# [Task requirements]
Would you reproduce the whole listing exactly, minus its images?

# [Data block]

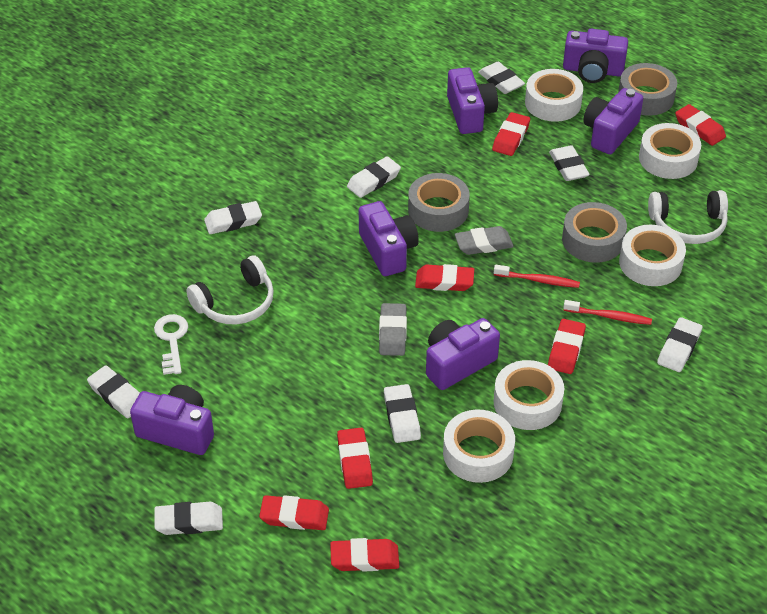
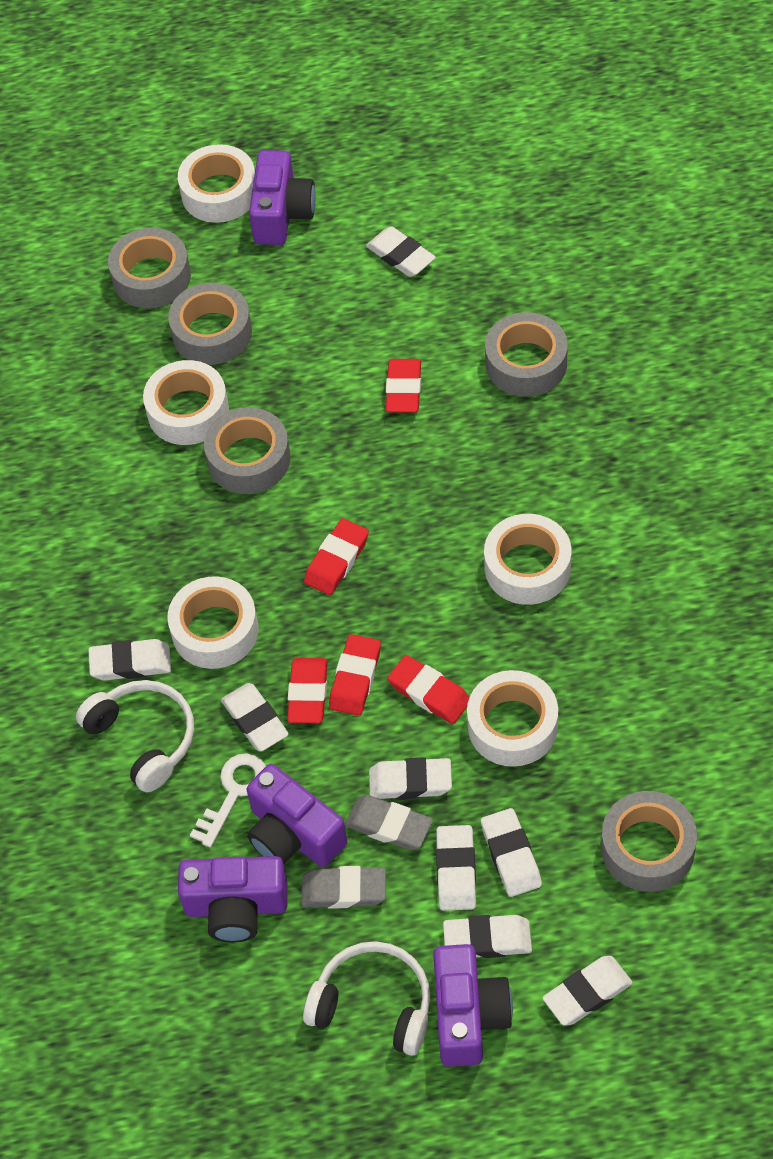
grey tape: 3 -> 5
purple camera: 6 -> 4
red eraser: 7 -> 5
red toothbrush: 2 -> 0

# [Response box]
grey tape: 3 -> 5
purple camera: 6 -> 4
red eraser: 7 -> 5
red toothbrush: 2 -> 0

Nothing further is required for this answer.